## ASSIGNMENT:
"turquoise cupcake: [261,347,315,400]" appears in one line; retype that line and all lines following it through the end of the records, with nothing left out or added.

## DATA EXCERPTS:
BEGIN
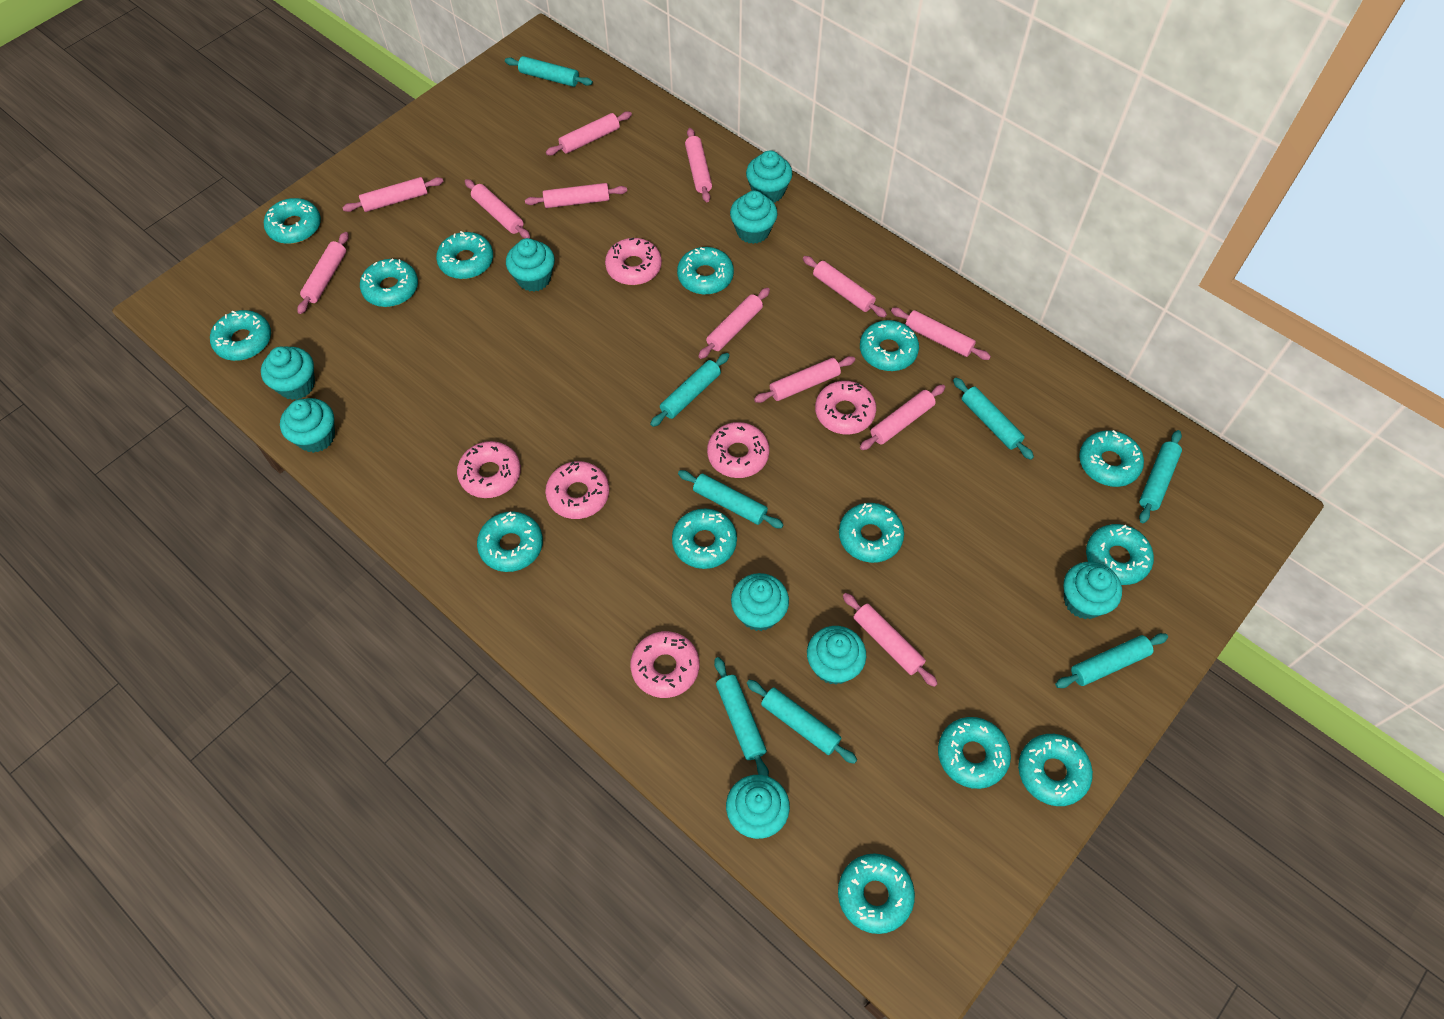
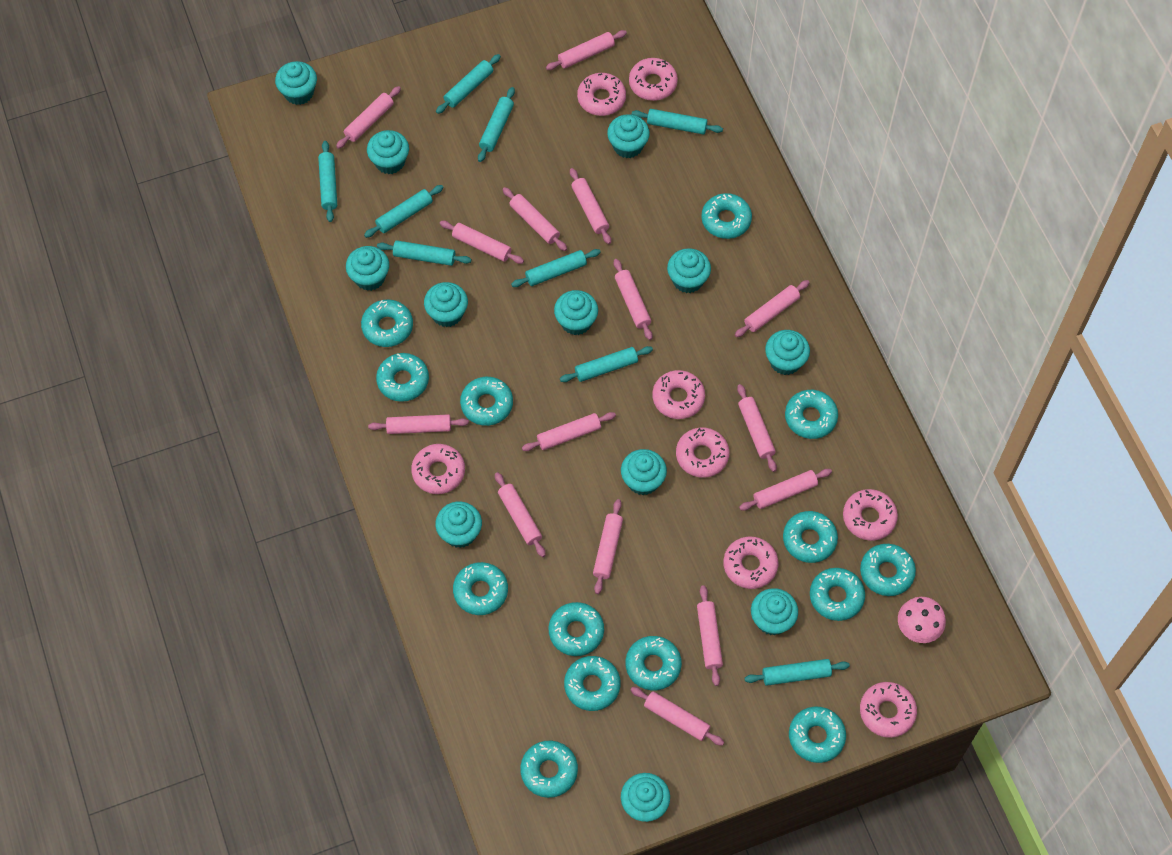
pink donut: [457,441,521,498] [545,461,609,519] [605,238,662,285] [630,631,699,698] [707,422,769,478] [815,381,876,435] = 6 -> [411,444,465,494] [577,73,626,116] [629,58,678,101] [652,370,705,419] [676,427,729,478] [723,537,779,589] [843,489,898,541] [860,682,917,738] = 8
pink mushroom: none = 0 -> [898,597,946,643] = 1
pink rolling pin: [297,232,349,314] [342,177,444,212] [465,179,530,238] [525,183,627,208] [546,111,632,155] [685,128,712,202] [698,288,770,359] [754,356,855,403] [803,256,887,317] [843,593,938,687] [860,385,945,450] [891,308,991,360] = 12 -> [336,86,401,149] [368,414,469,434] [440,221,524,264] [495,472,545,557] [503,187,567,251] [522,412,616,451] [546,30,627,70] [570,168,611,244] [593,499,623,594] [614,259,653,340] [631,687,724,746] [697,585,723,686] [735,280,810,337] [737,384,777,472] [739,469,832,511] = 15
turquoise cupcake: [261,347,315,400] [280,398,335,453] [506,238,555,292] [726,775,790,839] [730,191,778,244] [731,573,789,631] [746,150,792,203] [807,626,866,685] [1063,562,1122,619] = 9 -> [275,61,317,105] [346,246,389,291] [367,130,409,174] [424,282,468,327] [435,502,482,548] [554,290,598,335] [607,114,650,158] [621,449,667,495] [621,773,670,822] [667,248,711,293] [751,588,798,635] [765,330,810,375] = 12
turquoise rolling pin: [505,56,593,87] [650,353,729,427] [678,470,784,528] [714,657,769,776] [747,680,857,764] [953,378,1034,460] [1055,633,1168,688] [1139,430,1182,523] = 8 -> [318,141,337,222] [364,185,443,238] [377,241,471,266] [436,54,501,114] [478,87,515,162] [511,249,601,287] [560,346,653,382] [631,109,723,134] [744,659,850,686] = 9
END
## WRITTEN SOLUTION:
turquoise cupcake: [261,347,315,400] [280,398,335,453] [506,238,555,292] [726,775,790,839] [730,191,778,244] [731,573,789,631] [746,150,792,203] [807,626,866,685] [1063,562,1122,619] = 9 -> [275,61,317,105] [346,246,389,291] [367,130,409,174] [424,282,468,327] [435,502,482,548] [554,290,598,335] [607,114,650,158] [621,449,667,495] [621,773,670,822] [667,248,711,293] [751,588,798,635] [765,330,810,375] = 12
turquoise rolling pin: [505,56,593,87] [650,353,729,427] [678,470,784,528] [714,657,769,776] [747,680,857,764] [953,378,1034,460] [1055,633,1168,688] [1139,430,1182,523] = 8 -> [318,141,337,222] [364,185,443,238] [377,241,471,266] [436,54,501,114] [478,87,515,162] [511,249,601,287] [560,346,653,382] [631,109,723,134] [744,659,850,686] = 9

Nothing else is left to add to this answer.